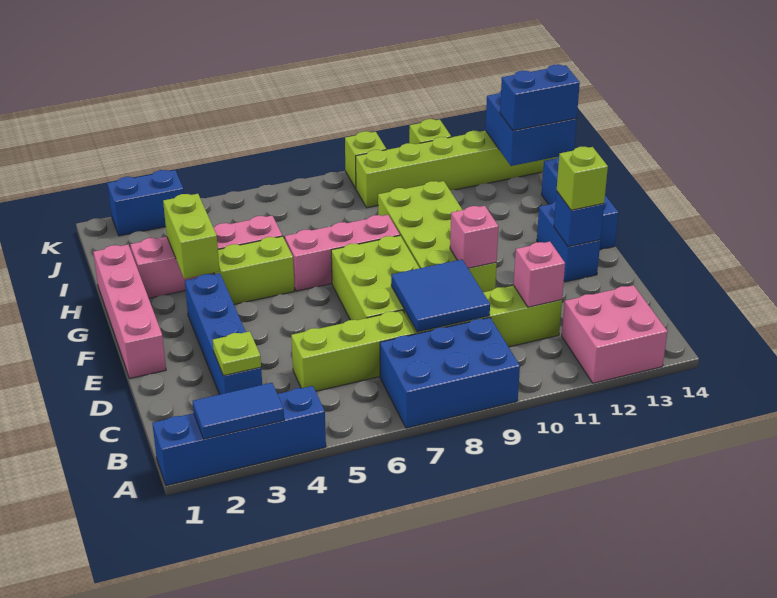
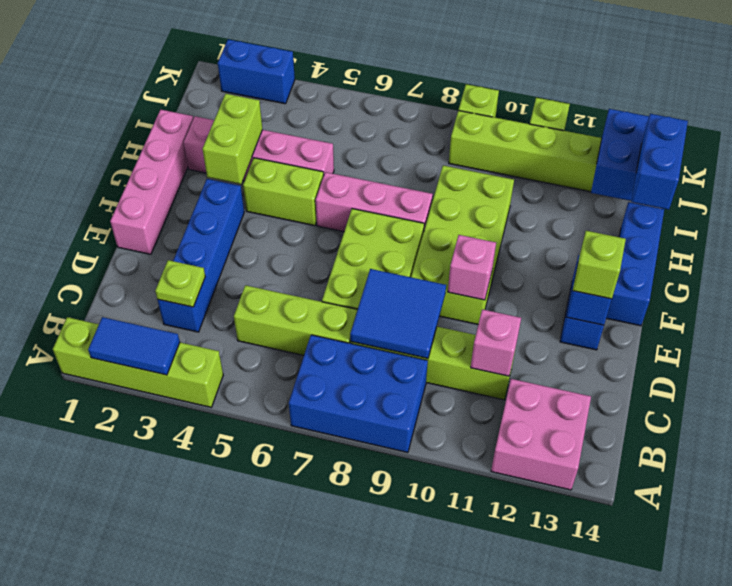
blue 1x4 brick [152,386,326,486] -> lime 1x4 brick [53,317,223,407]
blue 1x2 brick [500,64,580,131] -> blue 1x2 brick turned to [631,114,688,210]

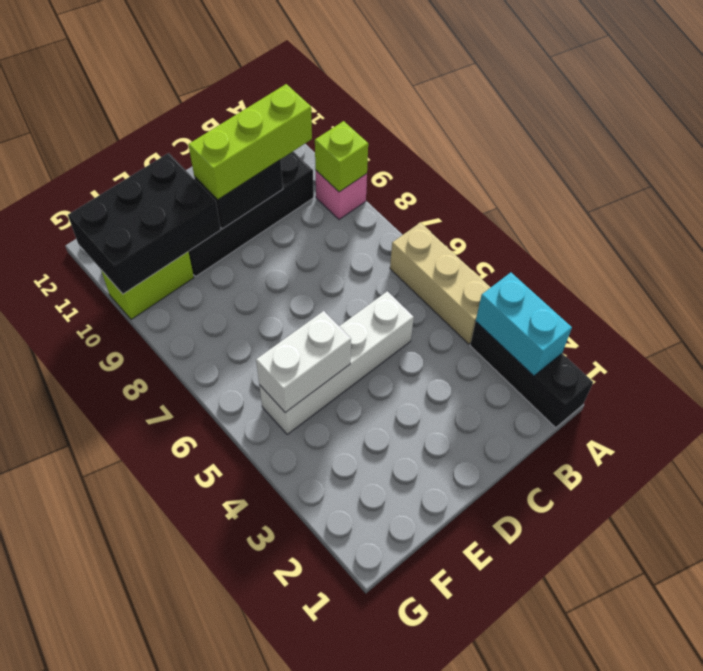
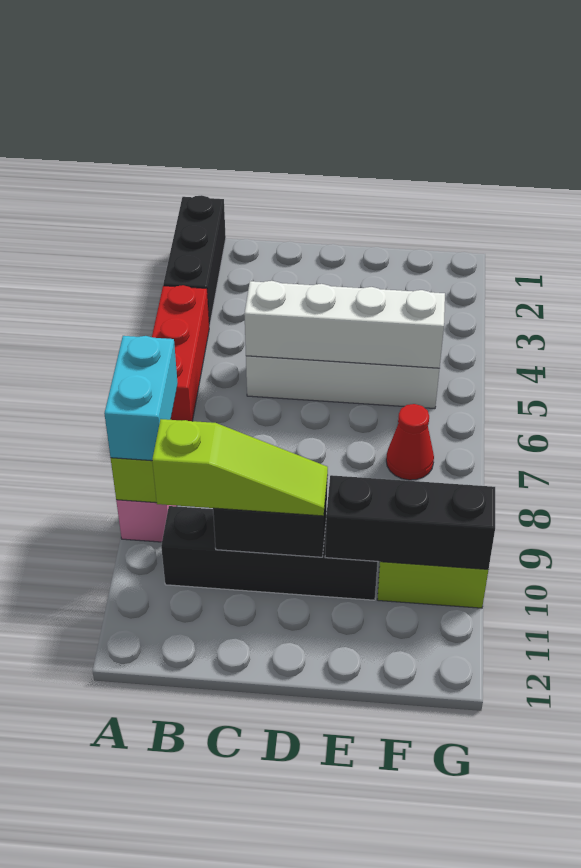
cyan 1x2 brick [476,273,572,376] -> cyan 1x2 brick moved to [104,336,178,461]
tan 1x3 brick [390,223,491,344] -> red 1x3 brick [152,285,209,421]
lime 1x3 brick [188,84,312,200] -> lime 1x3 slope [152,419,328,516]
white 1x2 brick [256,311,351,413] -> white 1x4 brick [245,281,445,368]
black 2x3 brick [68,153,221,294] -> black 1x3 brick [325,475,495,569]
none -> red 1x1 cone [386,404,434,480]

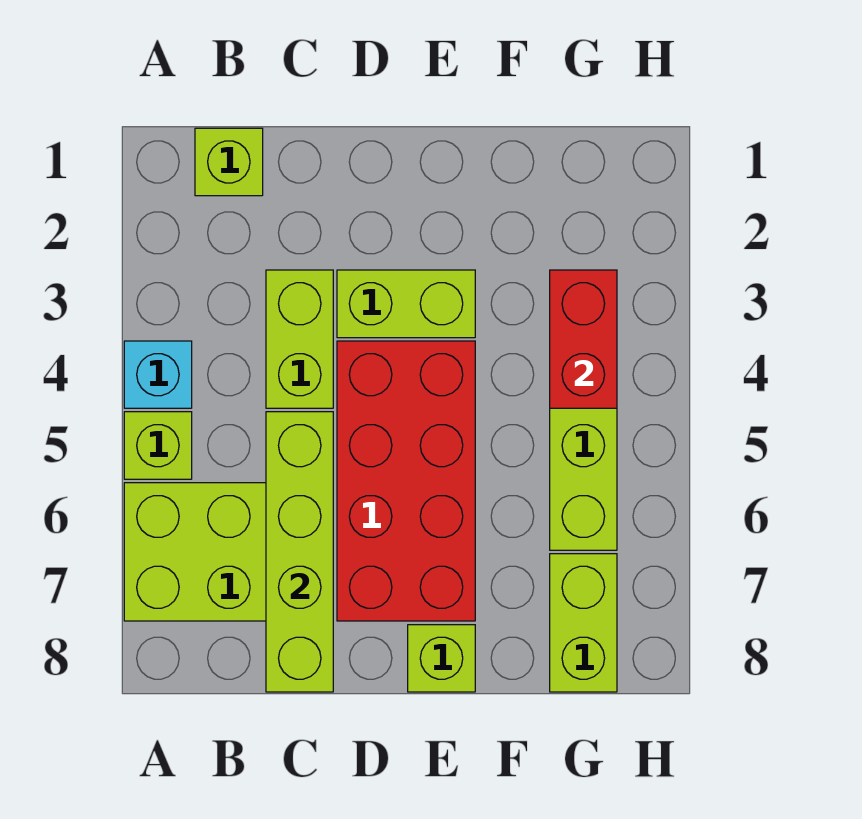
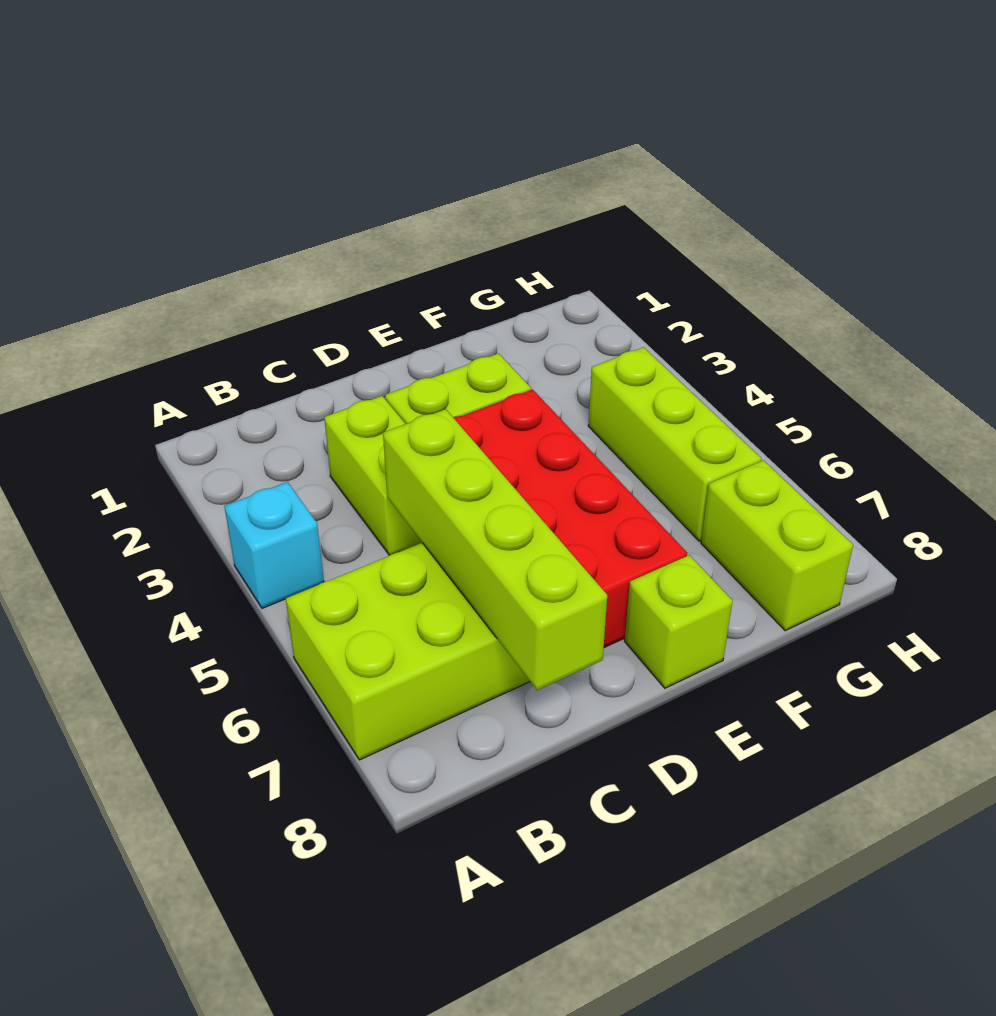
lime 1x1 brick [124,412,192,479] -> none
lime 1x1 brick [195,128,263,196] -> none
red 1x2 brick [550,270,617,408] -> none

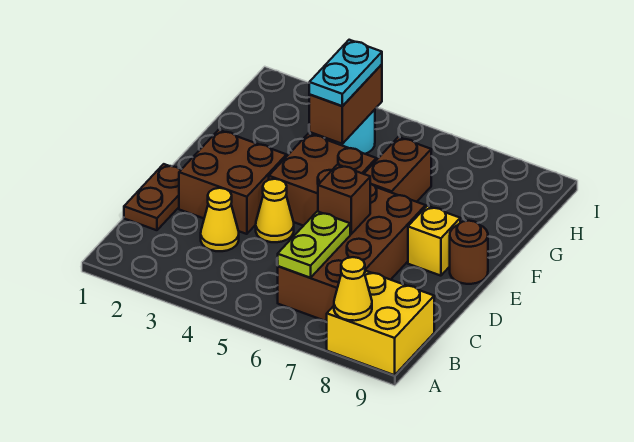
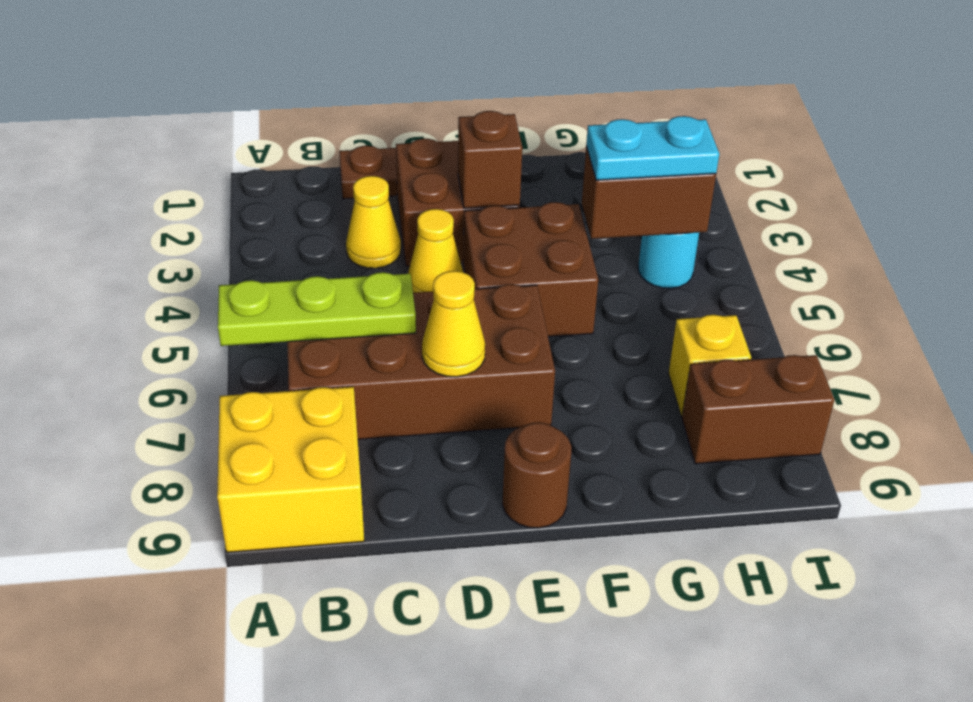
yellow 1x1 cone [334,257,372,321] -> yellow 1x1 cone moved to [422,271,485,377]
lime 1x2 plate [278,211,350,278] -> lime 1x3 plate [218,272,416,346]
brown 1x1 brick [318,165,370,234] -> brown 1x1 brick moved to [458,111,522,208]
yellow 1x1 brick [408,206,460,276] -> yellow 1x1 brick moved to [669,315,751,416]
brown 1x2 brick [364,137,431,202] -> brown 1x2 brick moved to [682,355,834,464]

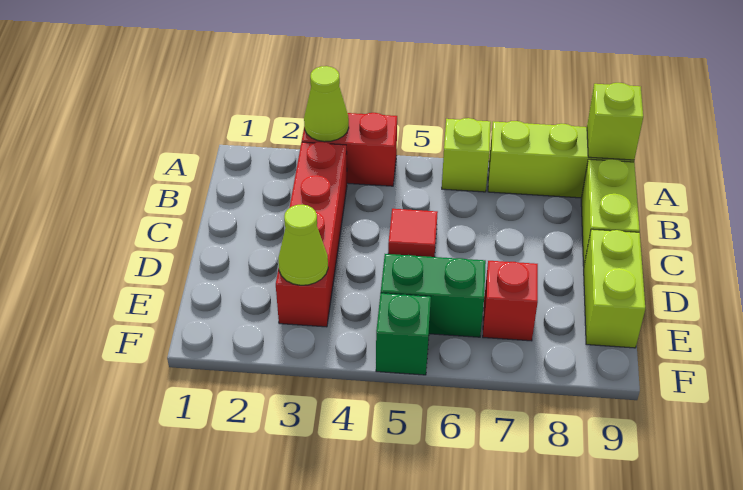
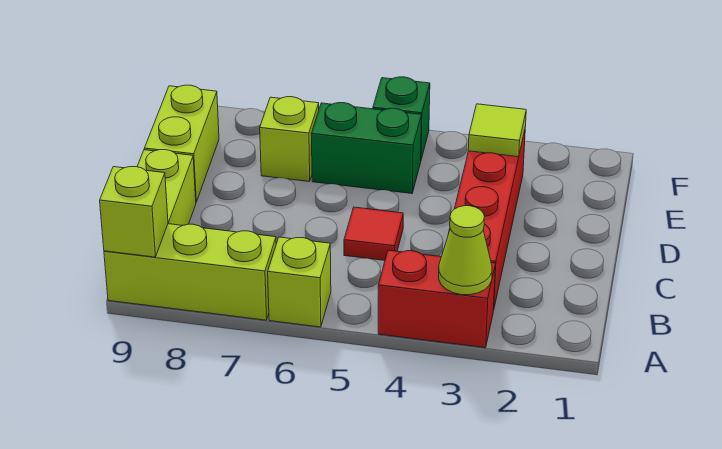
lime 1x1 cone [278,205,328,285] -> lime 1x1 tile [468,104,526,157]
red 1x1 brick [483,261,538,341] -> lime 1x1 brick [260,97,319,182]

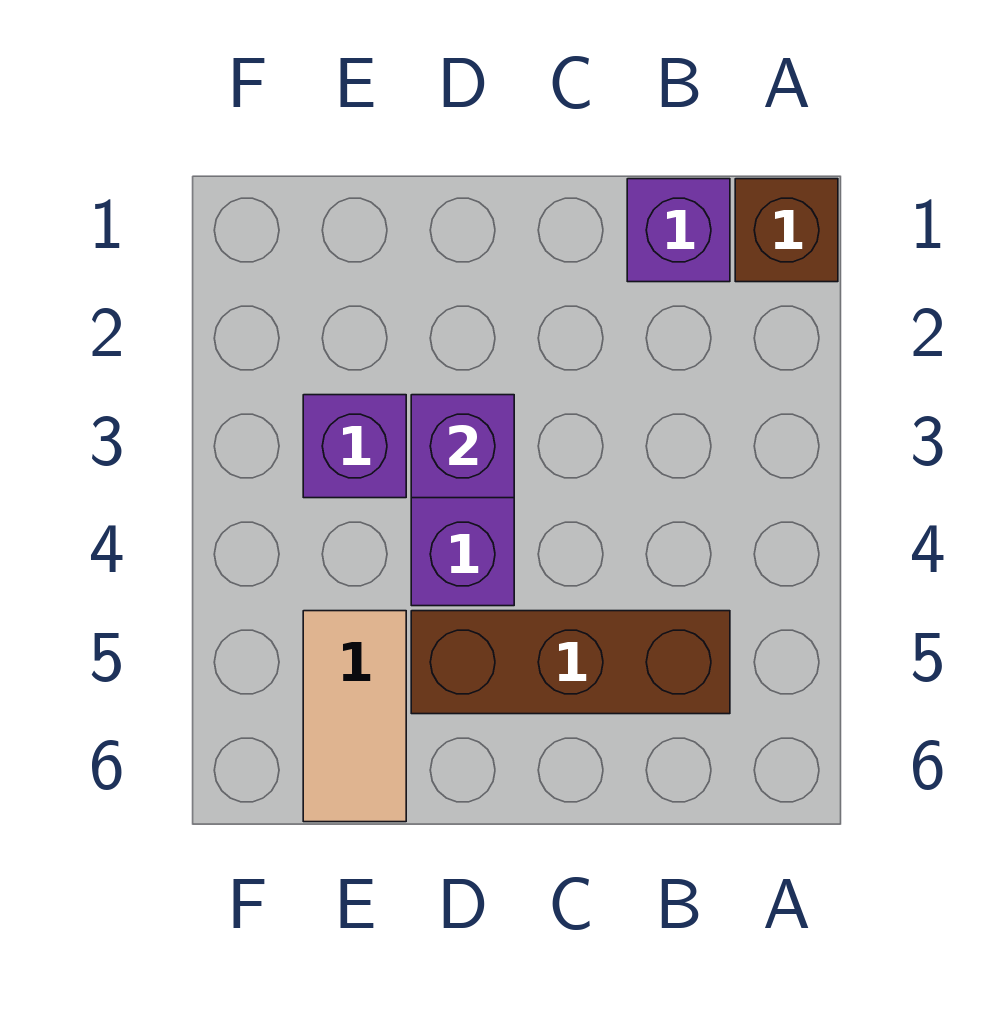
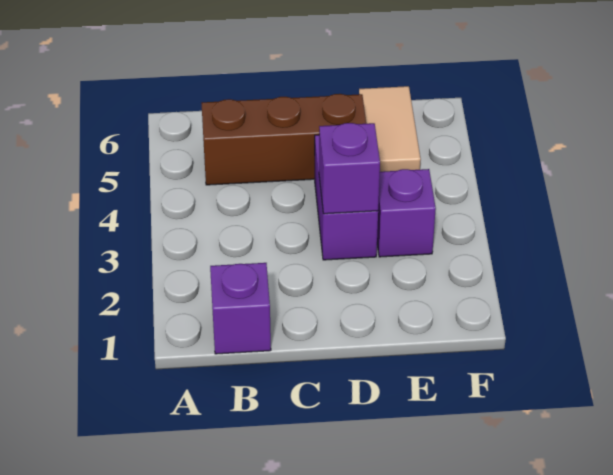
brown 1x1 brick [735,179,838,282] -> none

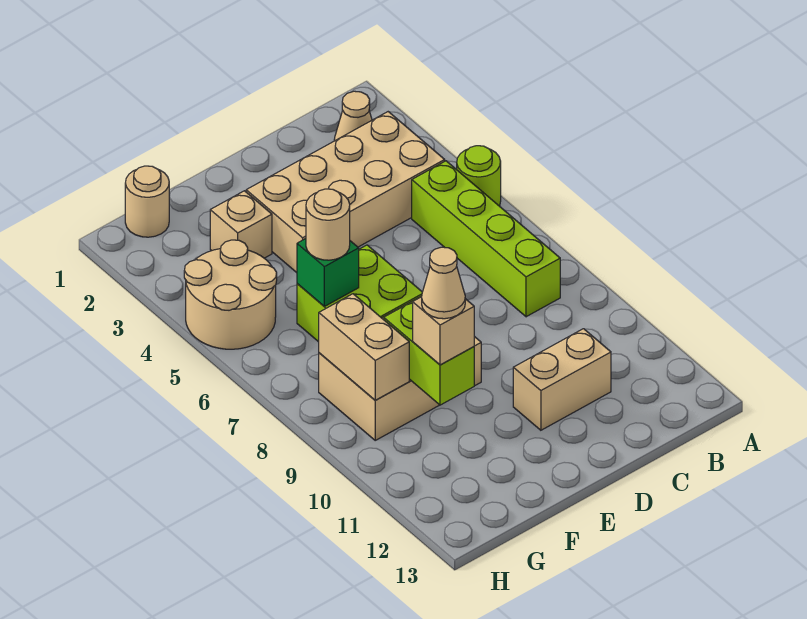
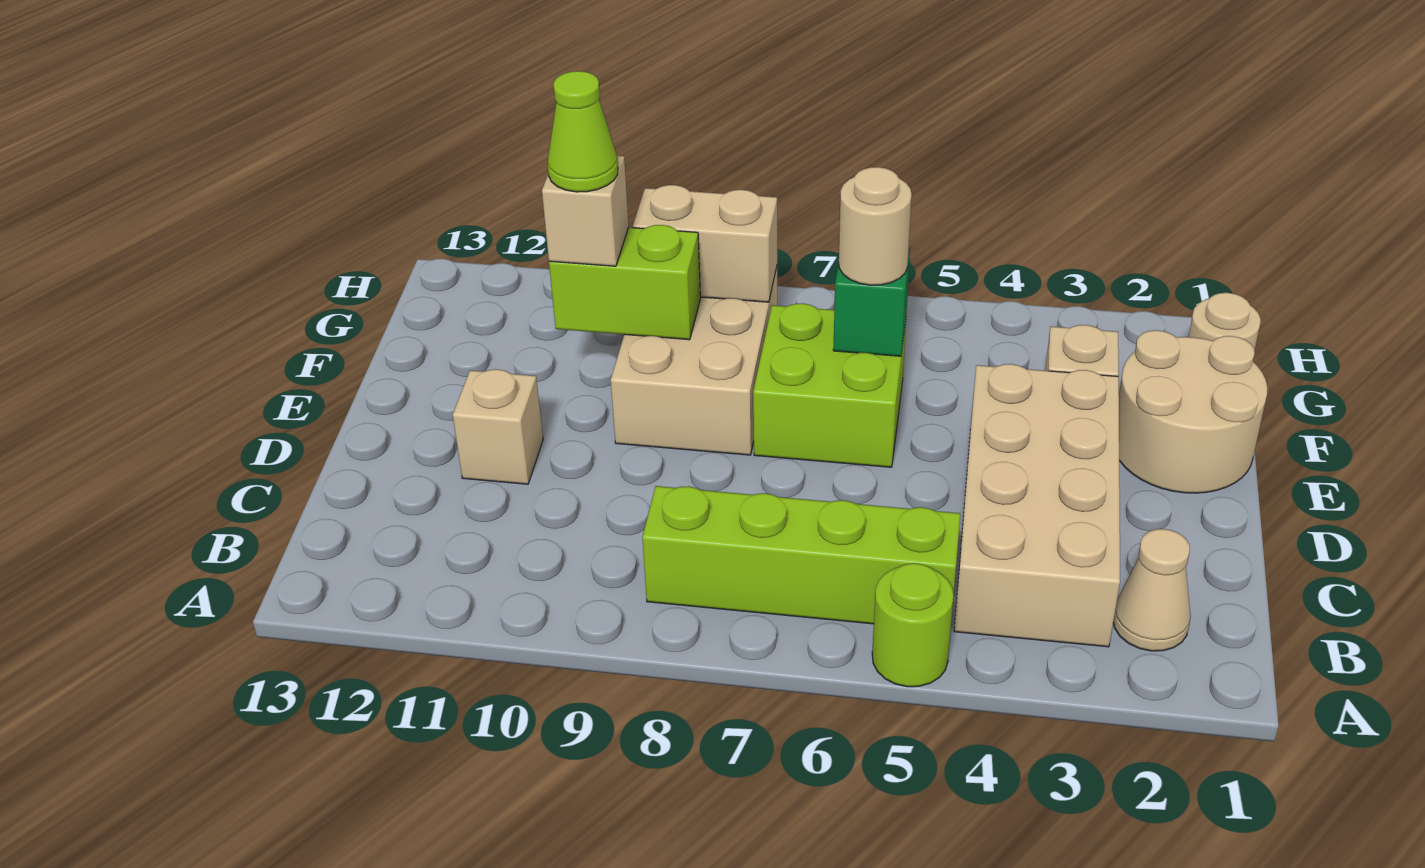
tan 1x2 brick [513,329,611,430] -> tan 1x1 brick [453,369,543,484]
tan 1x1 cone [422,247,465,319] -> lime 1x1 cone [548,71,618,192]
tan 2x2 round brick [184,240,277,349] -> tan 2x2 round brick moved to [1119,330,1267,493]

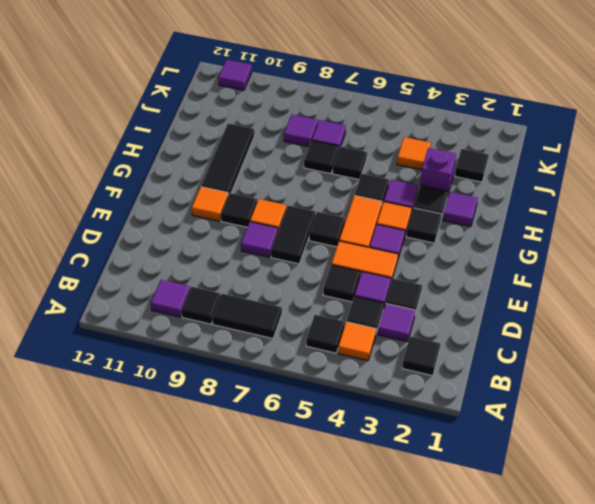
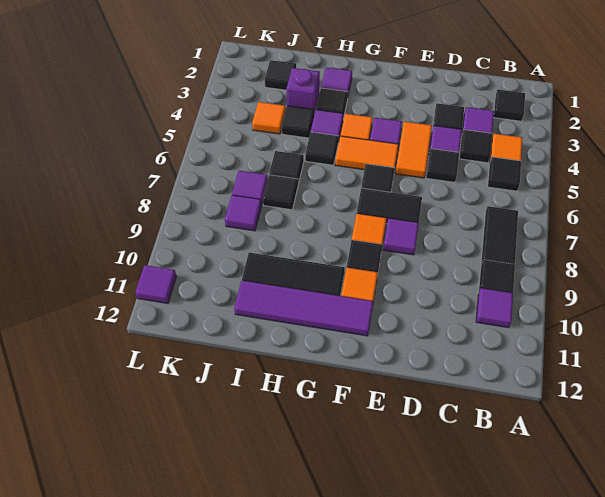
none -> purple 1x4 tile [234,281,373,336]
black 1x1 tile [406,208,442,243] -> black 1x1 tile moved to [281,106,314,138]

######

▶ PROBLEM REQUIREMENTS:
No pictures belong in the copy. Return exactly the lines from the line containing "lime 1x1 brick [195,128,263,196] -> none" through the last line of the listing.

▶ OUTPUT BELOW:
lime 1x1 brick [195,128,263,196] -> none
red 1x2 brick [550,270,617,408] -> none

yellow 1x1 cone [334,257,372,321] -> yellow 1x1 cone moved to [422,271,485,377]
lime 1x2 plate [278,211,350,278] -> lime 1x3 plate [218,272,416,346]
brown 1x1 brick [318,165,370,234] -> brown 1x1 brick moved to [458,111,522,208]
yellow 1x1 brick [408,206,460,276] -> yellow 1x1 brick moved to [669,315,751,416]
brown 1x2 brick [364,137,431,202] -> brown 1x2 brick moved to [682,355,834,464]

lime 1x1 cone [278,205,328,285] -> lime 1x1 tile [468,104,526,157]
red 1x1 brick [483,261,538,341] -> lime 1x1 brick [260,97,319,182]

brown 1x1 brick [735,179,838,282] -> none

tan 1x2 brick [513,329,611,430] -> tan 1x1 brick [453,369,543,484]
tan 1x1 cone [422,247,465,319] -> lime 1x1 cone [548,71,618,192]
tan 2x2 round brick [184,240,277,349] -> tan 2x2 round brick moved to [1119,330,1267,493]

none -> purple 1x4 tile [234,281,373,336]
black 1x1 tile [406,208,442,243] -> black 1x1 tile moved to [281,106,314,138]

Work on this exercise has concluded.